[[ Data provided open ]]

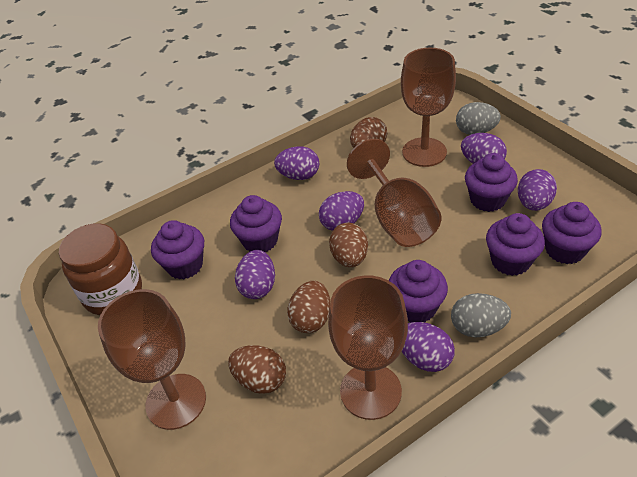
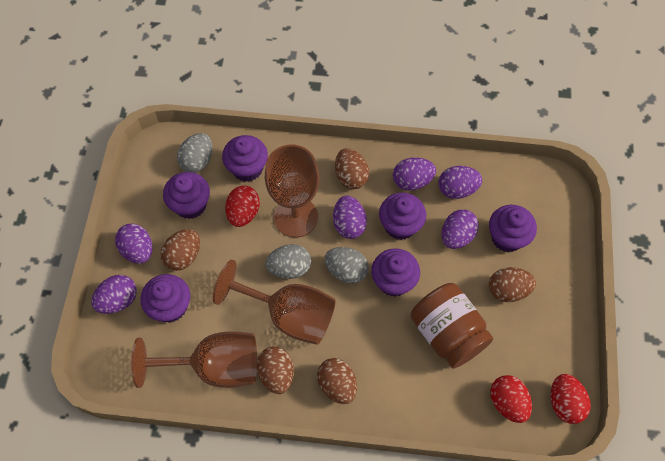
brown egg: 4 -> 5
brown goblet: 4 -> 3
grey egg: 2 -> 3
red egg: 0 -> 3

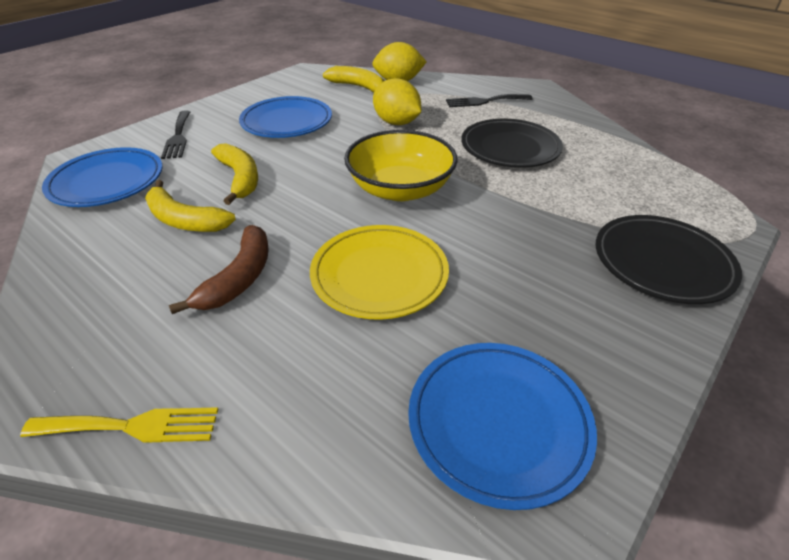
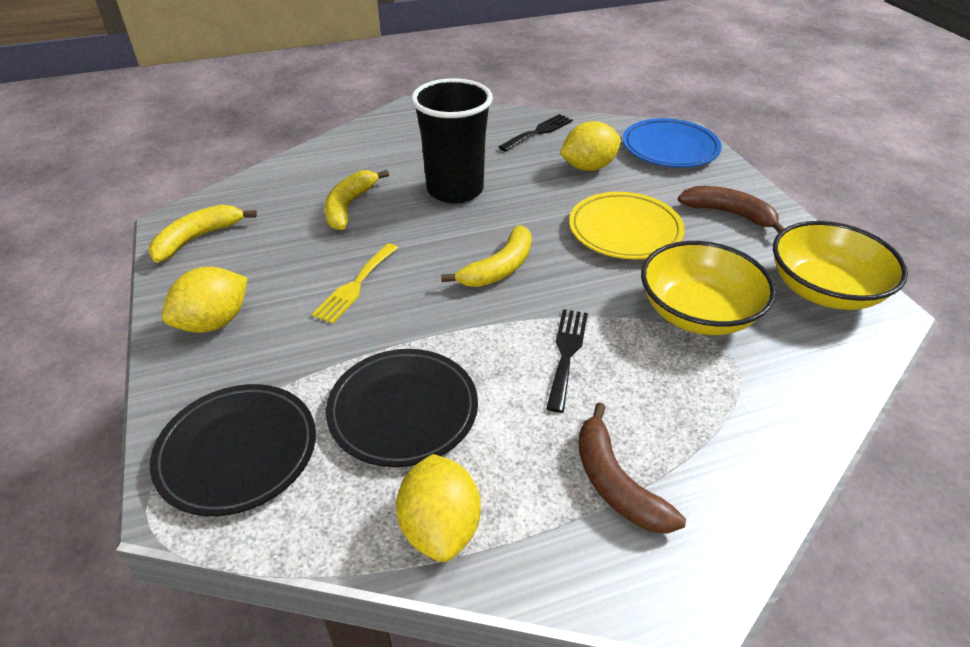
black cup: 0 -> 1
blue plate: 3 -> 1
brown banana: 1 -> 2
yellow bowl: 1 -> 2
yellow lemon: 2 -> 3

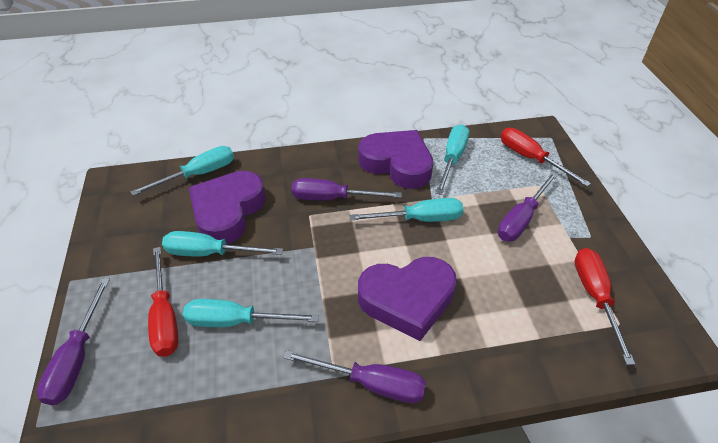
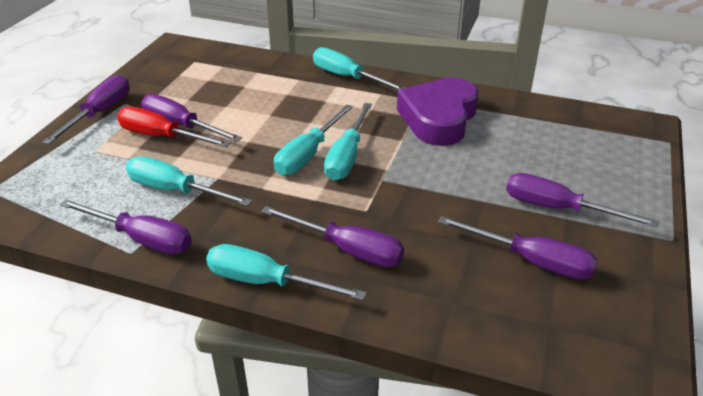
purple heart: 3 -> 1
purple screwdriver: 4 -> 6
red screwdriver: 3 -> 1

[[ Data provided closed ]]

Your task »
Pull out every line holding "purple" from the records above, and copy it.

Task response »
purple heart: 3 -> 1
purple screwdriver: 4 -> 6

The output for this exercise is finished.